Items from a data source
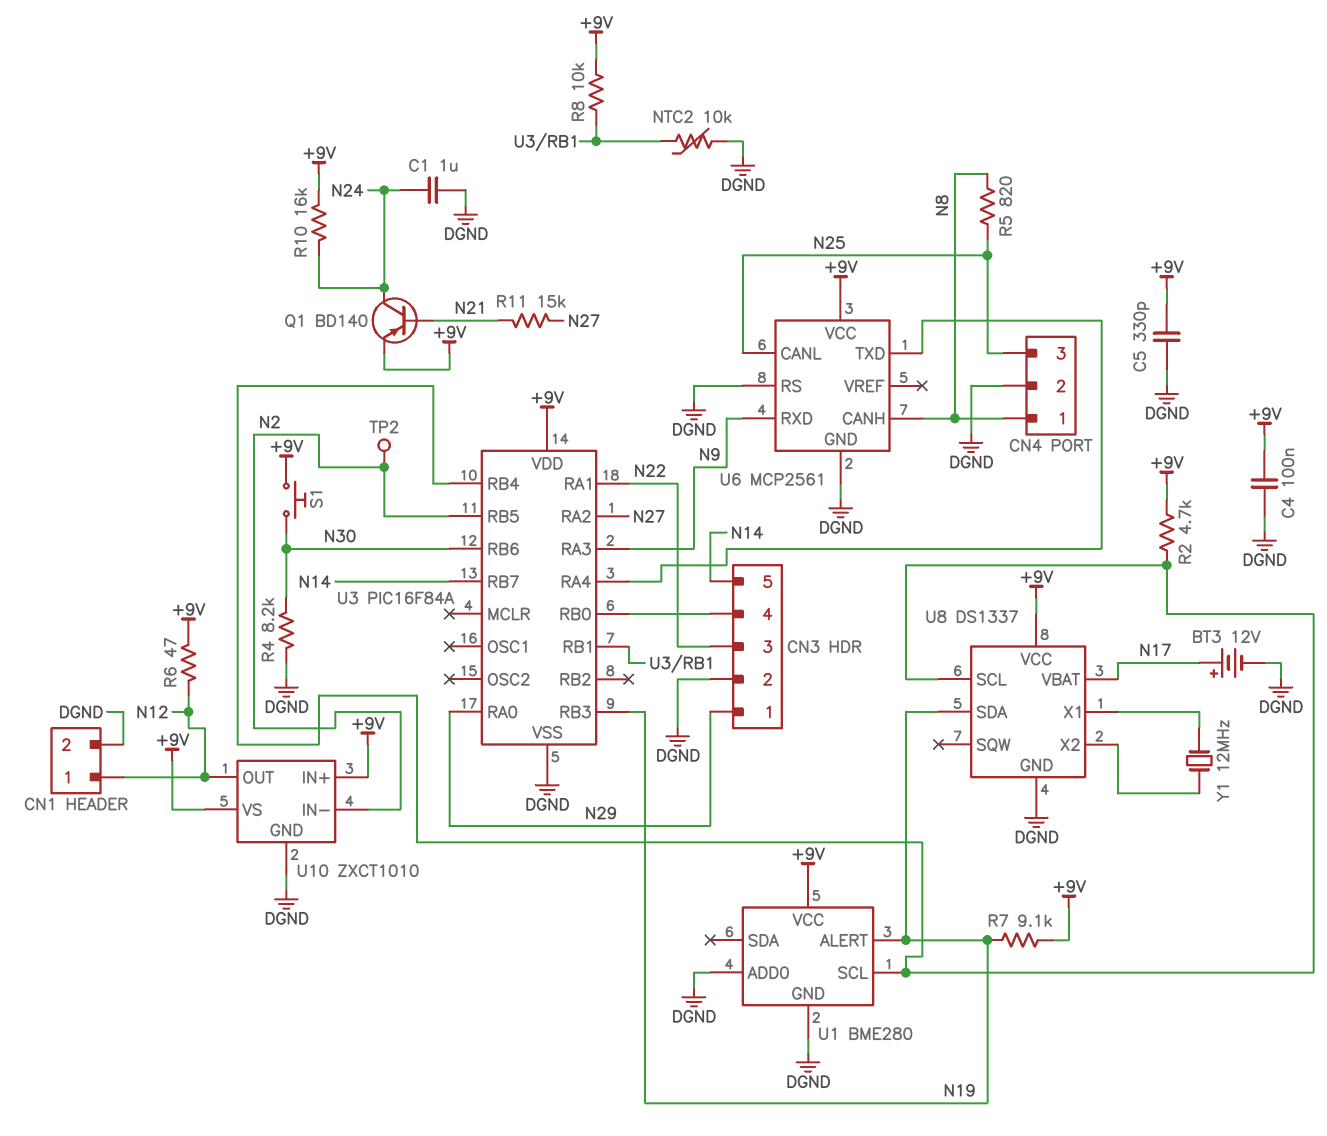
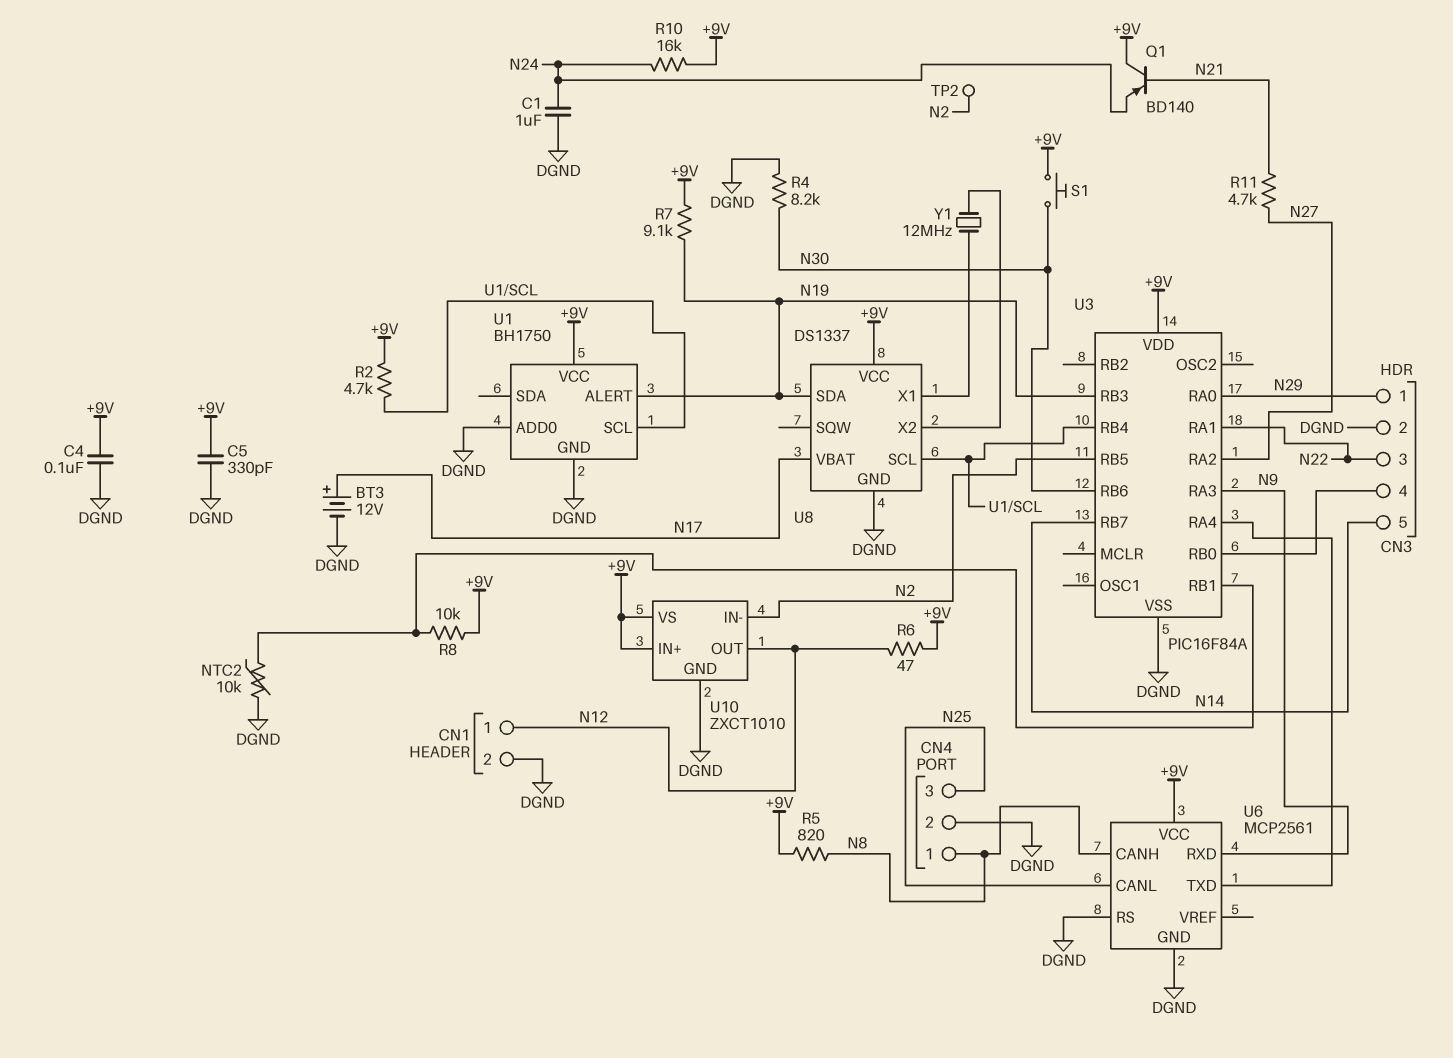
Q1: PNP BD140 (B N21, C N24, E +9V) -> PNP BD140 (B N21, C +9V, E N24)
R5: 820 (N8, N25) -> 820 (+9V, N8)
R11: 15k (N21, N27) -> 4.7k (N21, N27)
U1: BME280 -> BH1750

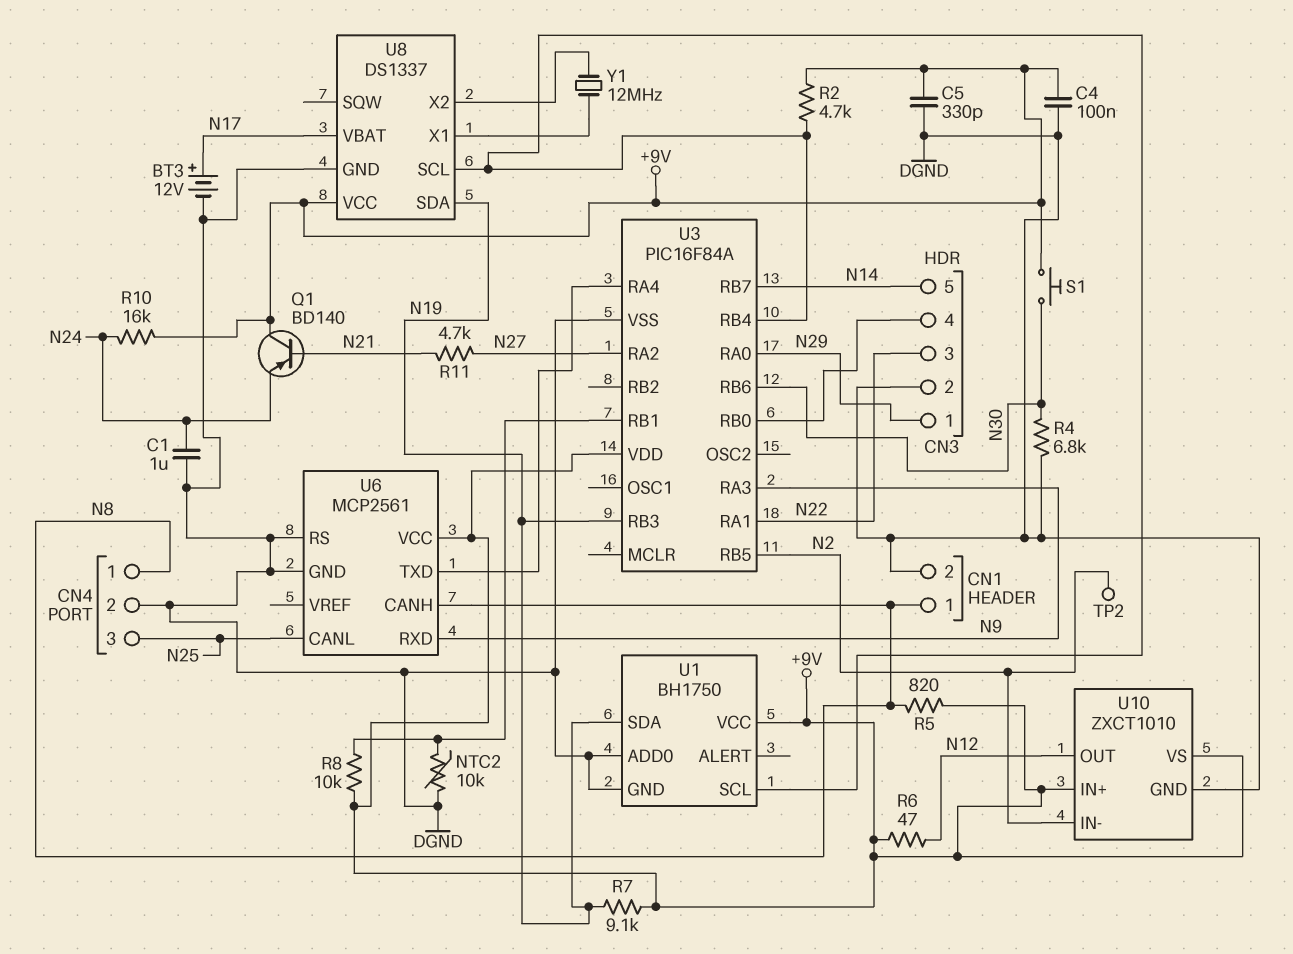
CN1 pin 1: N12 -> N8
R4: 8.2k (DGND, N30) -> 6.8k (DGND, N30)
U1 pin ALERT: N19 -> none
U1 pin SDA: none -> N19

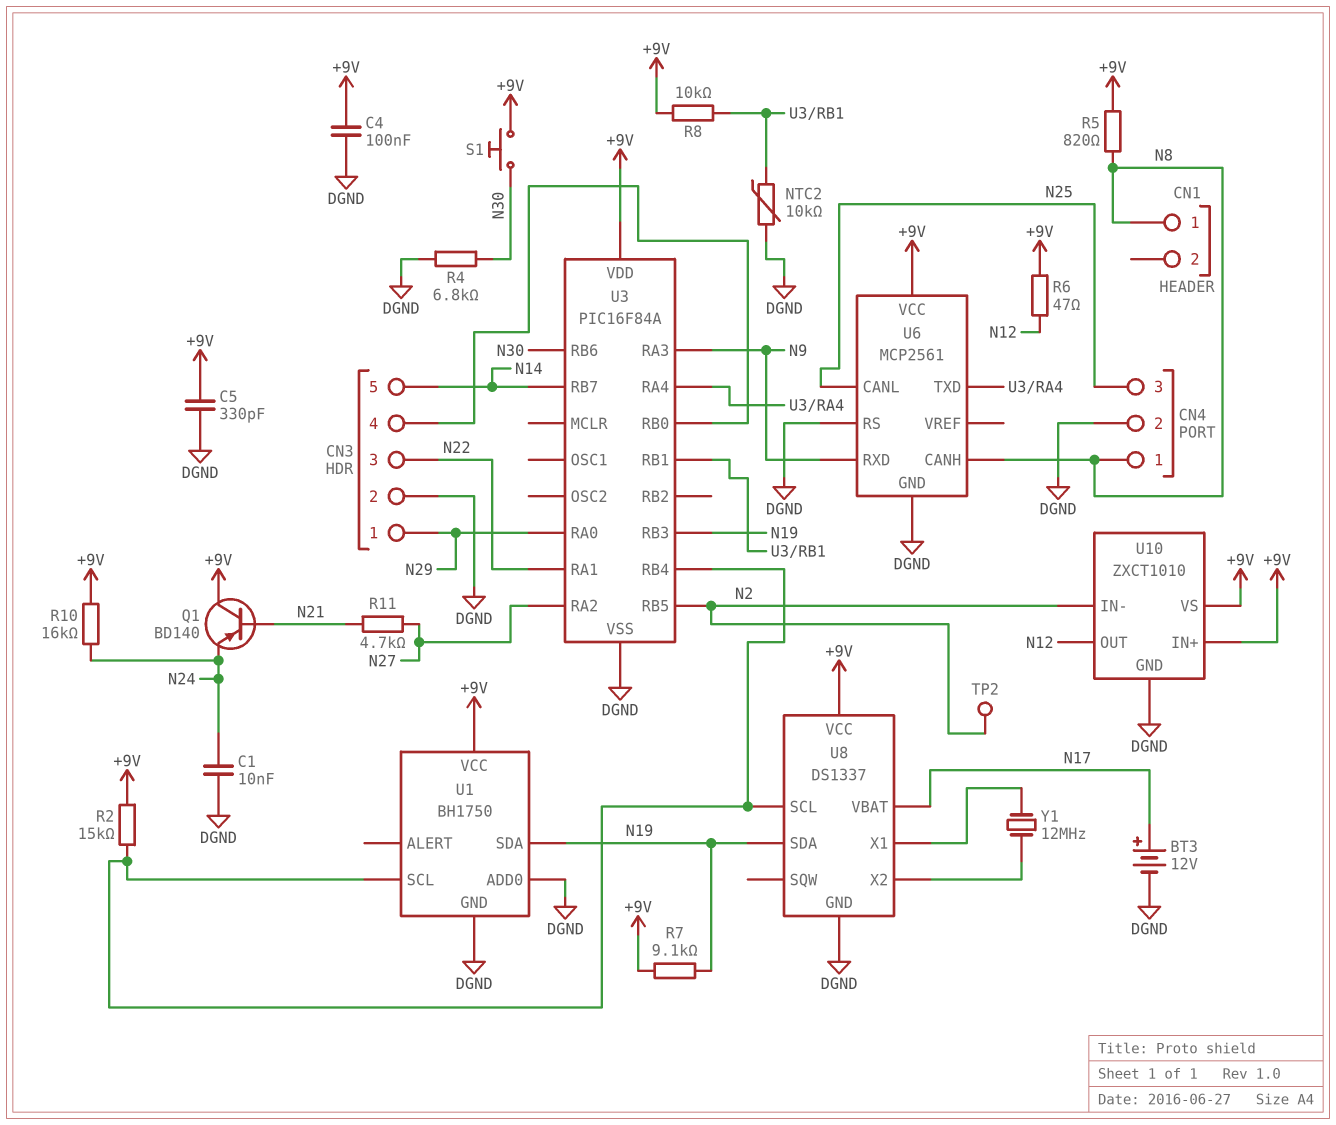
C1: 1uF (DGND, N24) -> 10nF (DGND, N24)
CN1 pin 2: DGND -> none
R2: 4.7k (+9V, U1/SCL) -> 15k (+9V, U1/SCL)

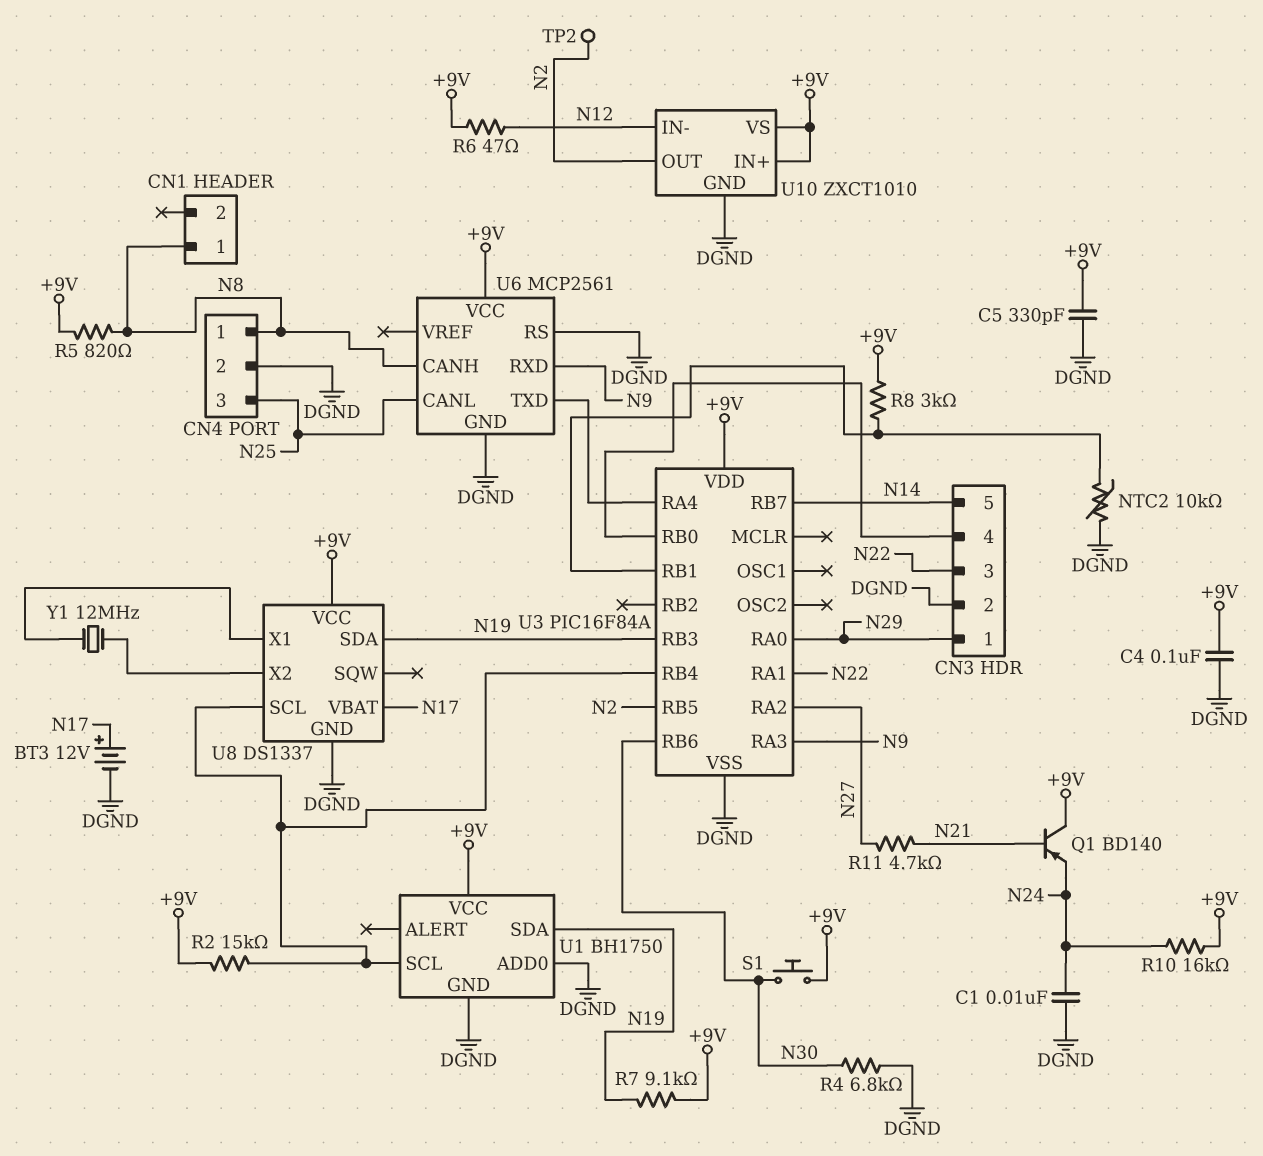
R8: 10k (+9V, U3/RB1) -> 3k (+9V, U3/RB1)
U10 pin IN-: N2 -> N12
U10 pin OUT: N12 -> N2

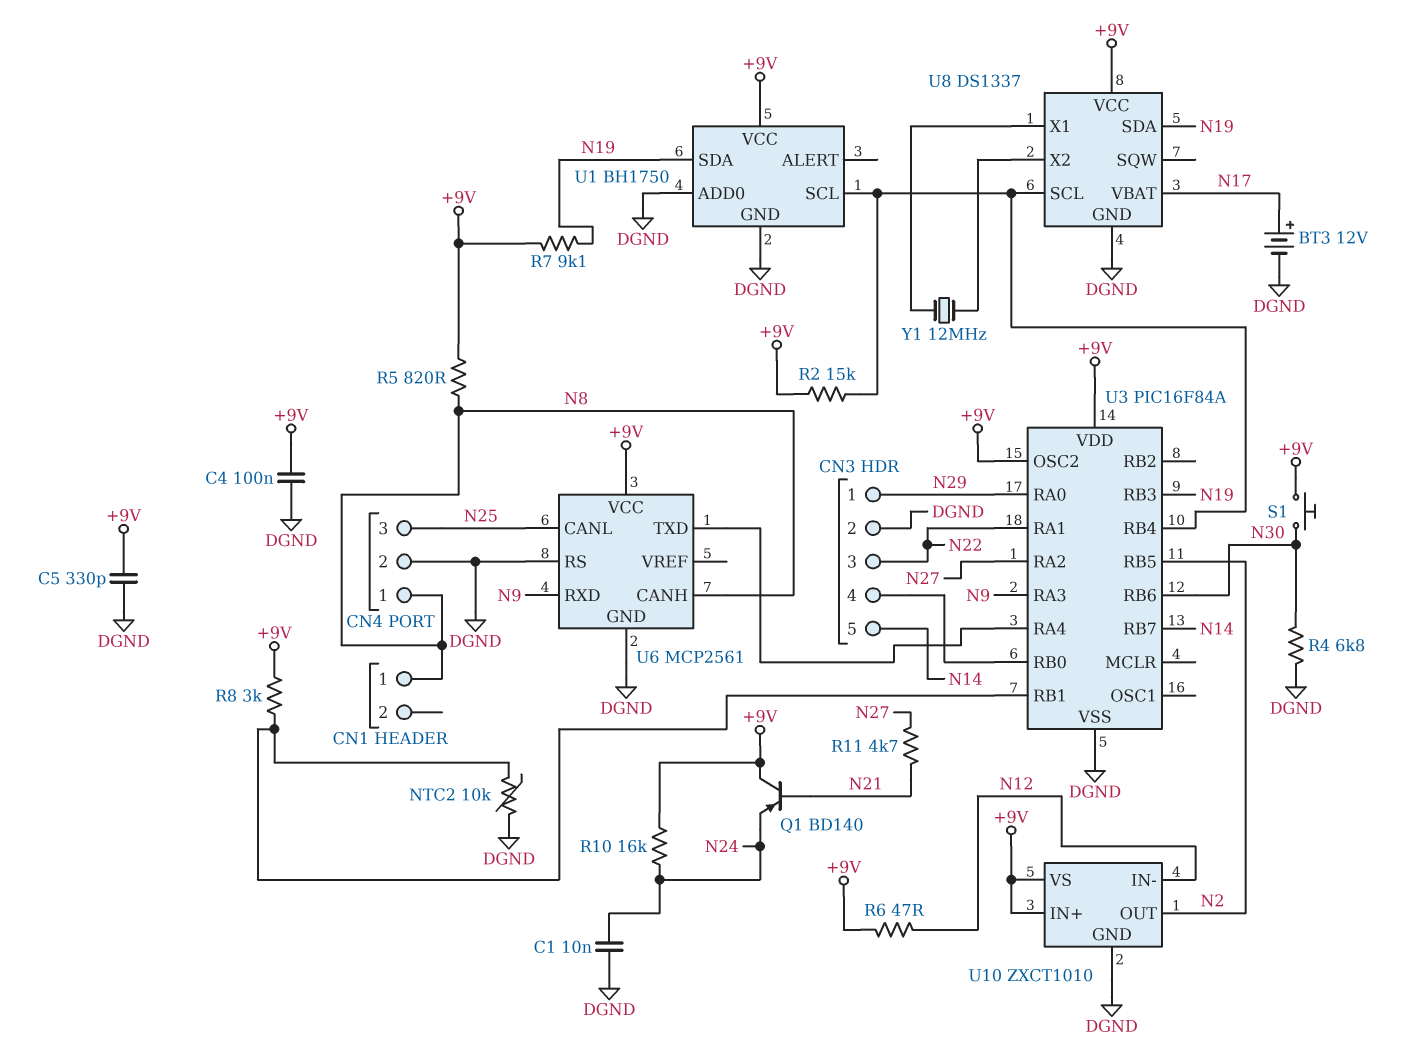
TP2: test point (N2) -> none
U3 pin OSC2: none -> +9V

*YOUR GOAL*
Starting at the line that contains "U1 pin SDA: none -> N19", write out every line through the end of the entries above exactly, and omit the pictures.

*RESULT BELOW*
U1 pin SDA: none -> N19

C1: 1uF (DGND, N24) -> 10nF (DGND, N24)
CN1 pin 2: DGND -> none
R2: 4.7k (+9V, U1/SCL) -> 15k (+9V, U1/SCL)

R8: 10k (+9V, U3/RB1) -> 3k (+9V, U3/RB1)
U10 pin IN-: N2 -> N12
U10 pin OUT: N12 -> N2

TP2: test point (N2) -> none
U3 pin OSC2: none -> +9V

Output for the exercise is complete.